(DATA PROVIDED begins)

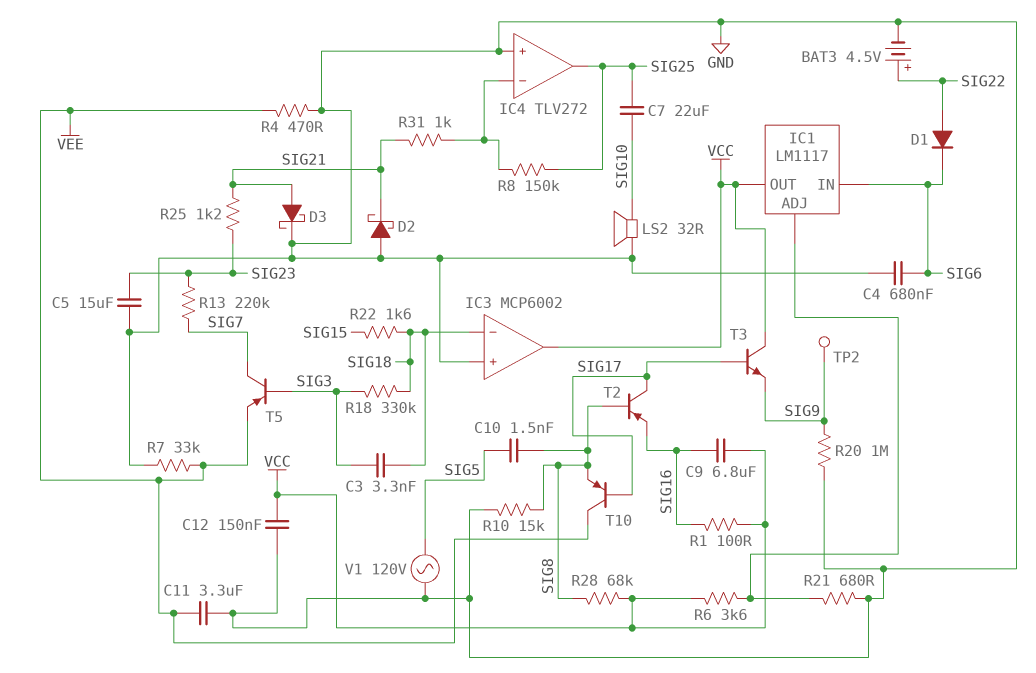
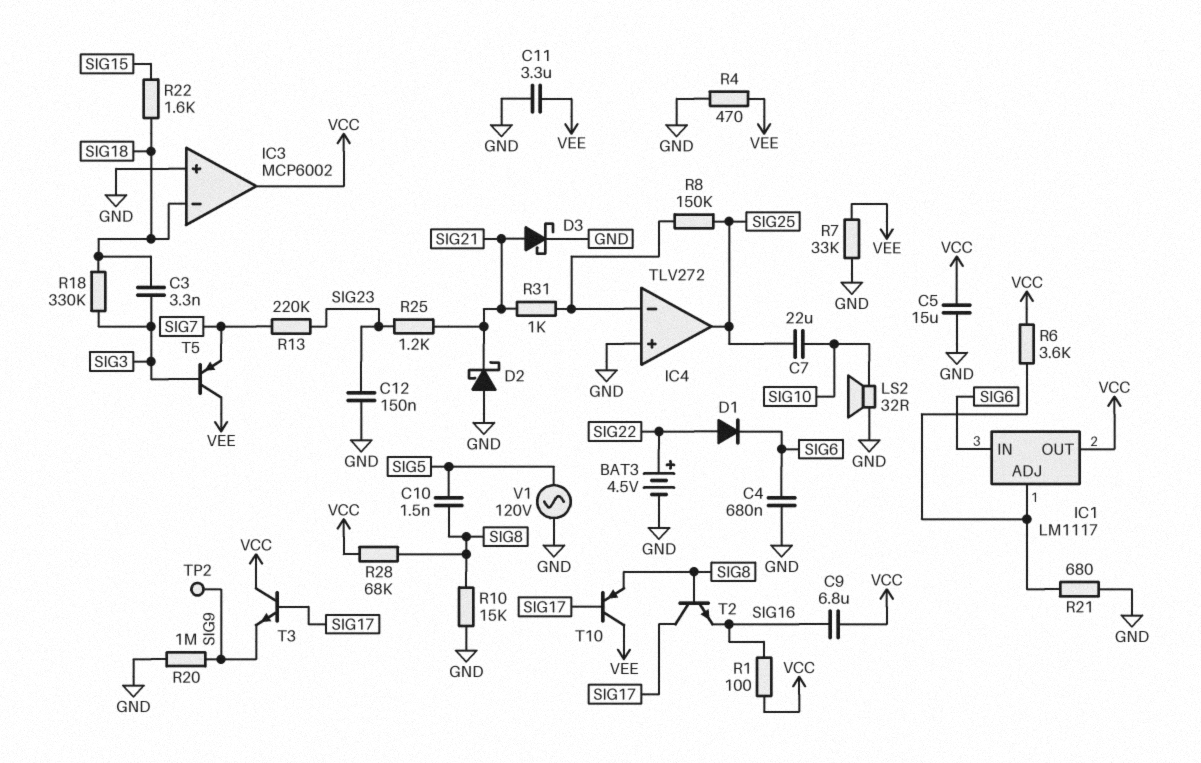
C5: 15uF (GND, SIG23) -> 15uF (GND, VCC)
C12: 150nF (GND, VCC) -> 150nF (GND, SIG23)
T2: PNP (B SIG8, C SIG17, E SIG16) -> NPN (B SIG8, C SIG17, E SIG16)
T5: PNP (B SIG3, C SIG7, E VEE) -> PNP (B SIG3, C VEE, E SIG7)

(DATA PROVIDED ends)
(DATA PROVIDED begins)

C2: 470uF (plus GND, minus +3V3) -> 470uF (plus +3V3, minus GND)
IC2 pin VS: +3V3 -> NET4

(DATA PROVIDED ends)
(DATA PROVIDED begins)

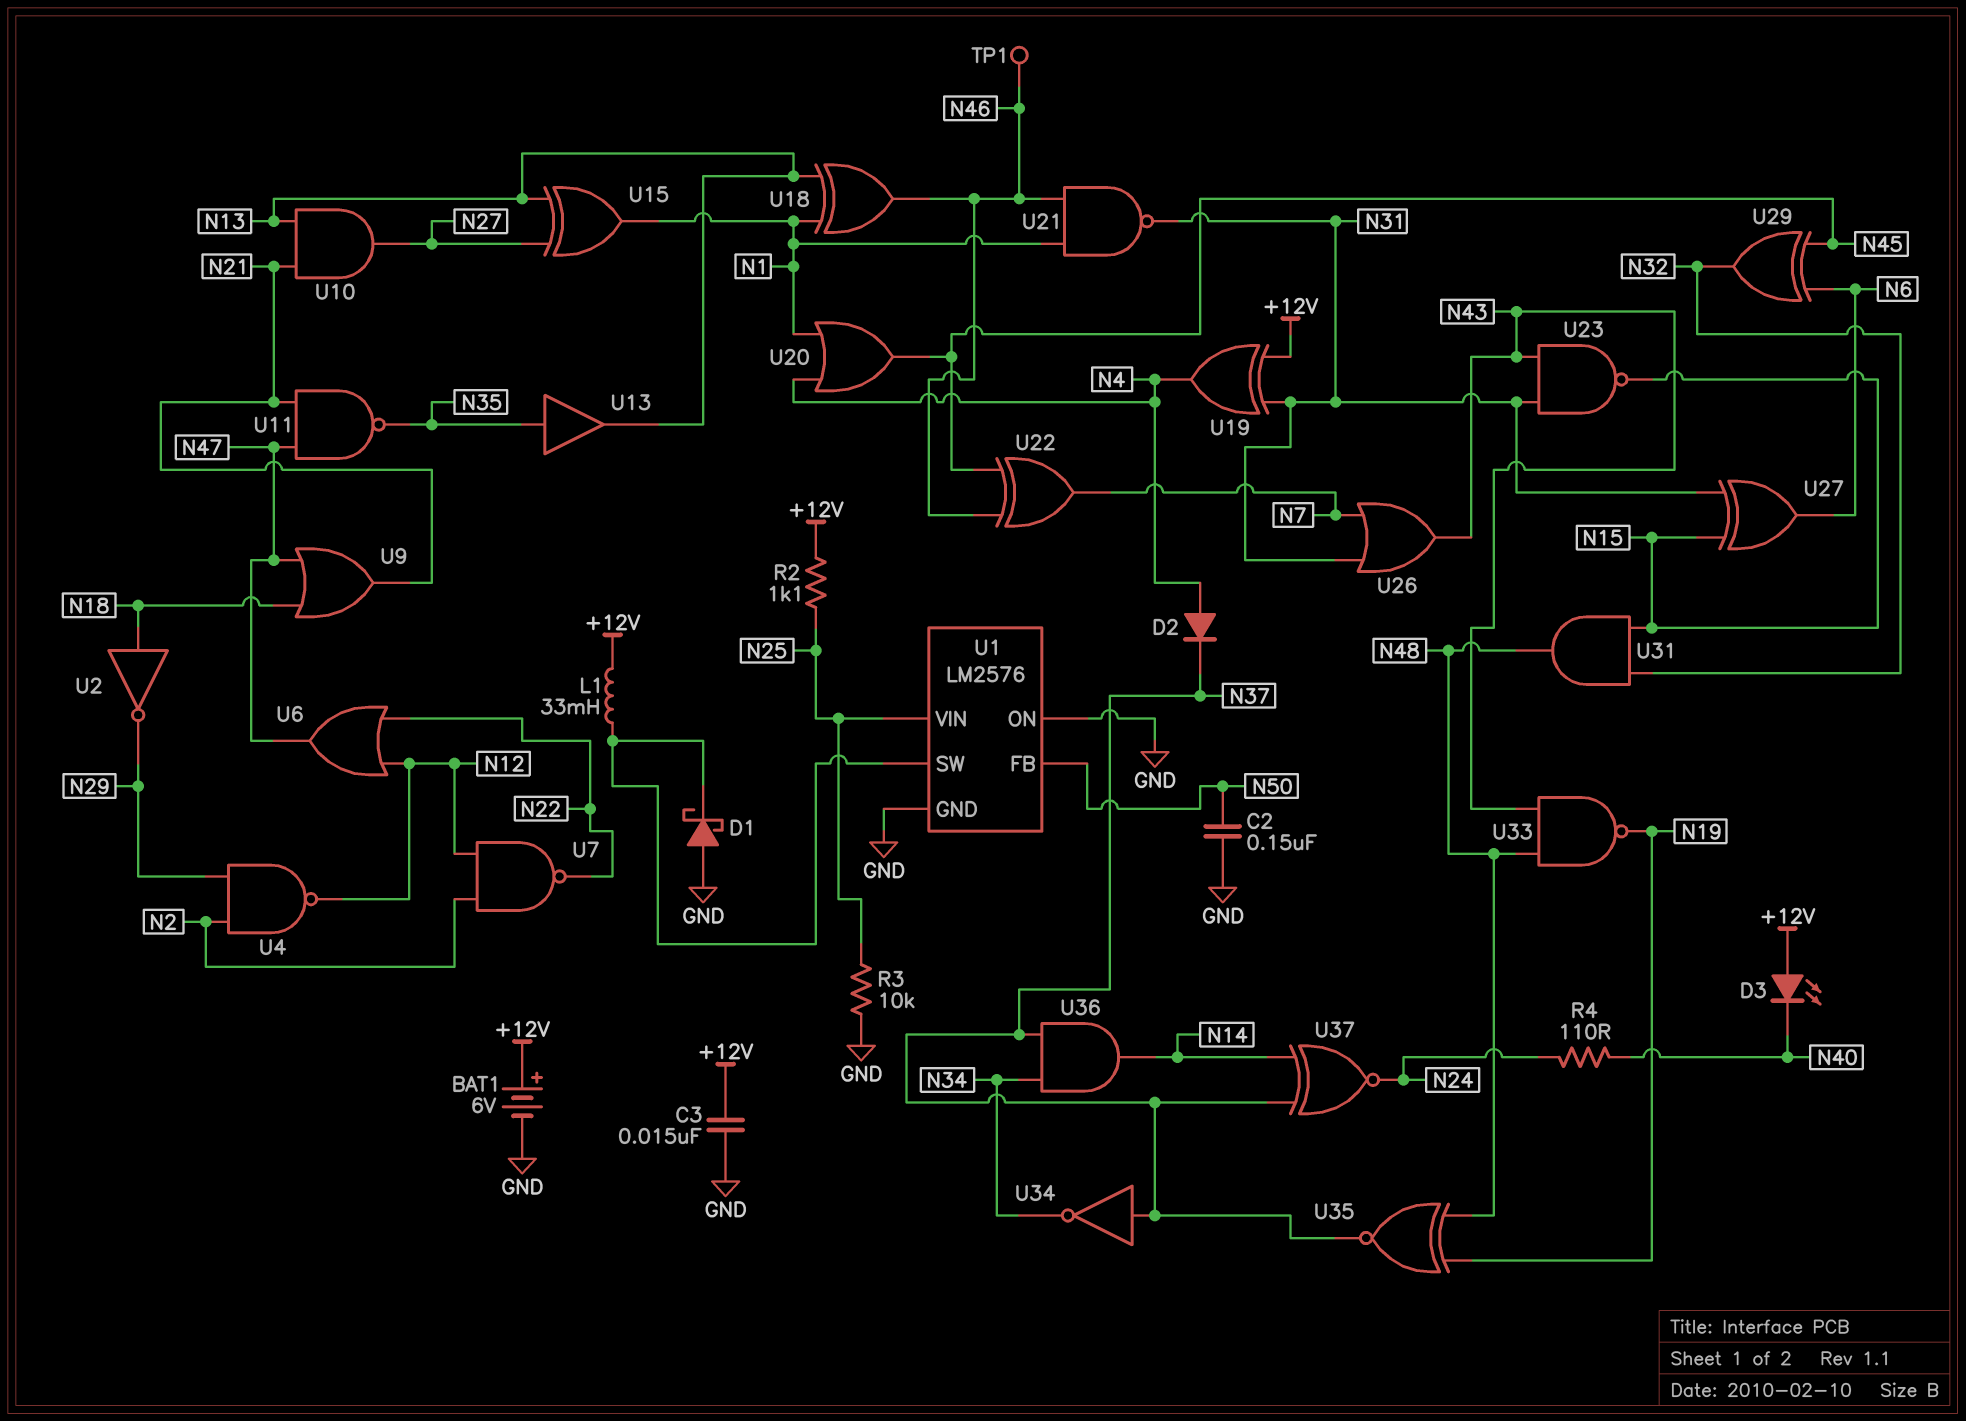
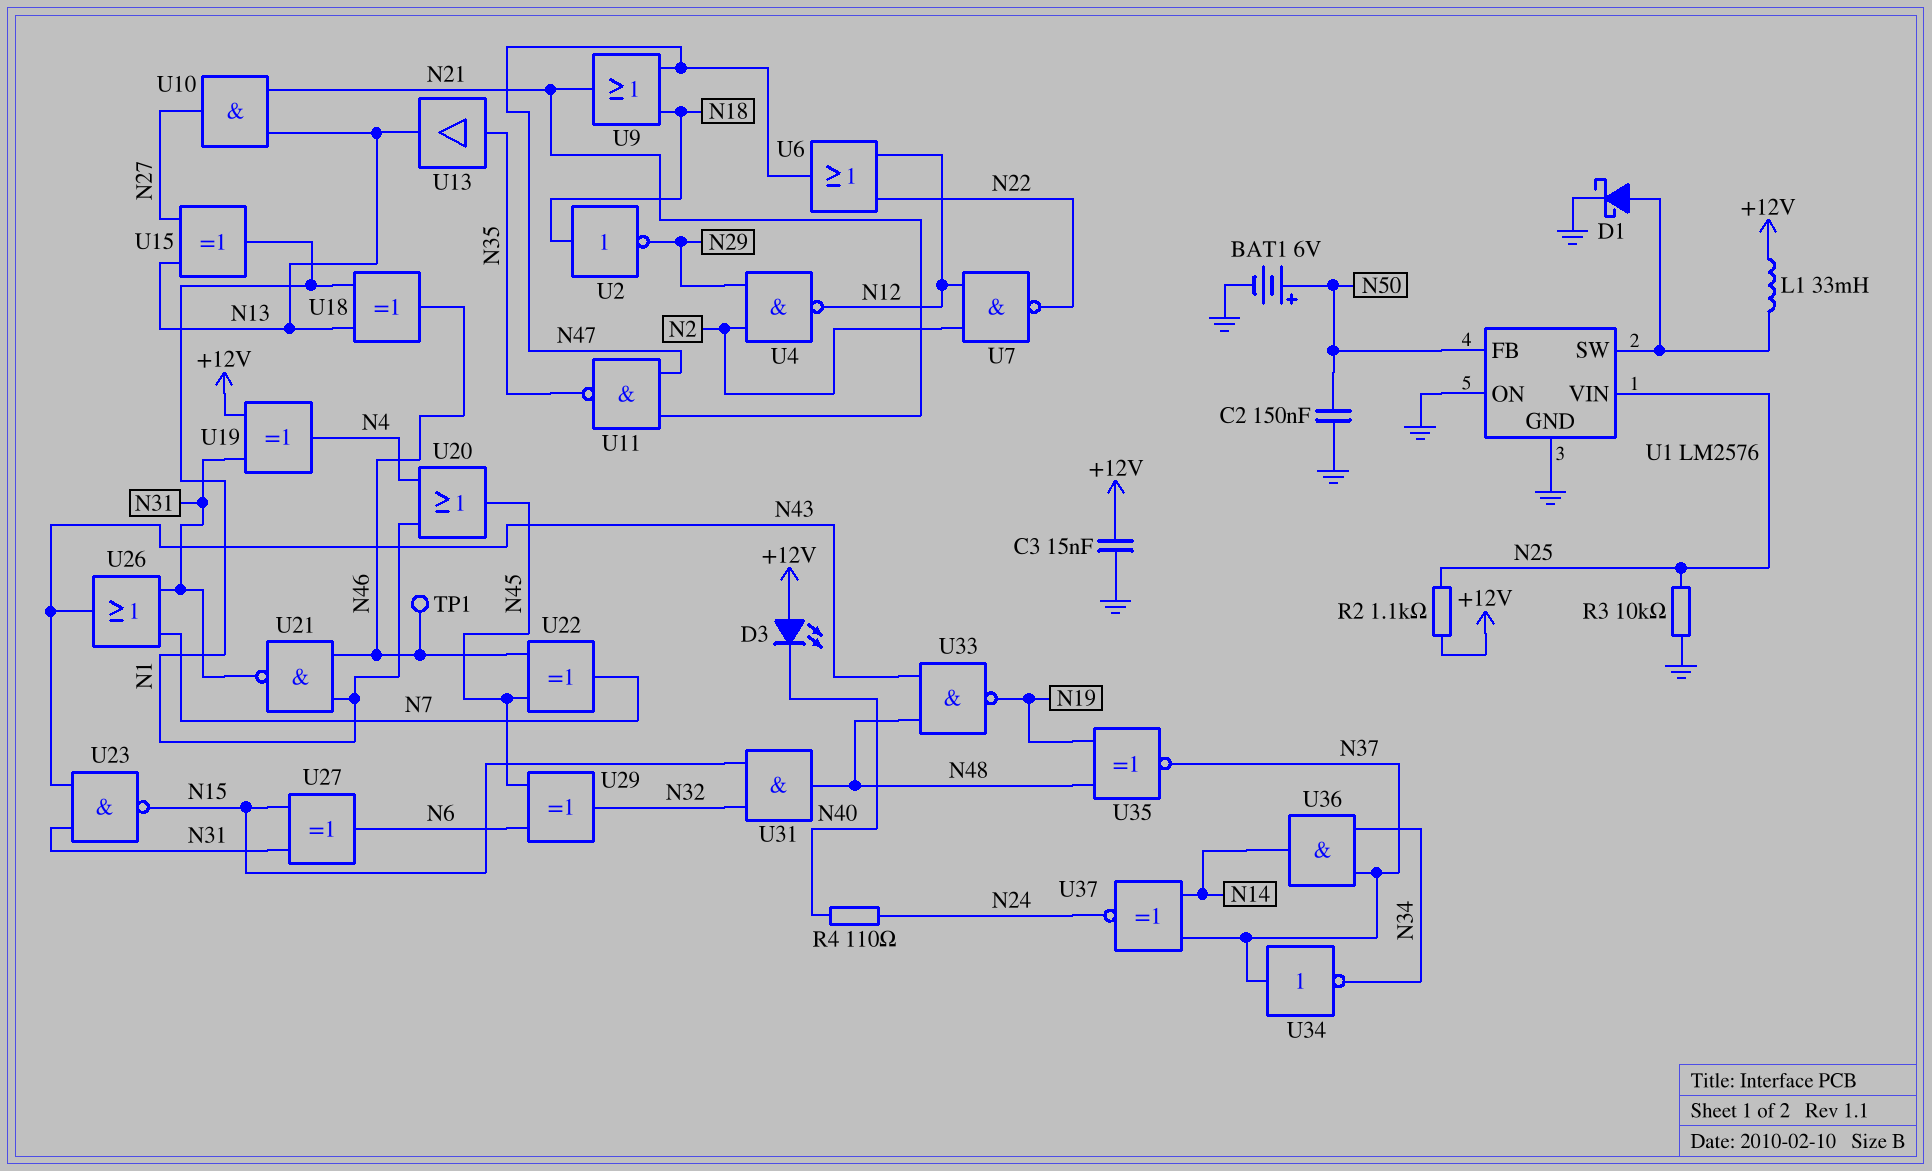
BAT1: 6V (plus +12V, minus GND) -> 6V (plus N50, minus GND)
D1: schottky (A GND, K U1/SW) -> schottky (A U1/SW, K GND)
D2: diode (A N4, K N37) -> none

(DATA PROVIDED ends)

WORK INSTRUCTION:
Among the records above, extract exactly the lines from the line with "BAT1: 6V (plus" to the line with "D2: diode (A N4, K N37) -> none", both lines included, and leave out the rest.

RESPONSE AREA:
BAT1: 6V (plus +12V, minus GND) -> 6V (plus N50, minus GND)
D1: schottky (A GND, K U1/SW) -> schottky (A U1/SW, K GND)
D2: diode (A N4, K N37) -> none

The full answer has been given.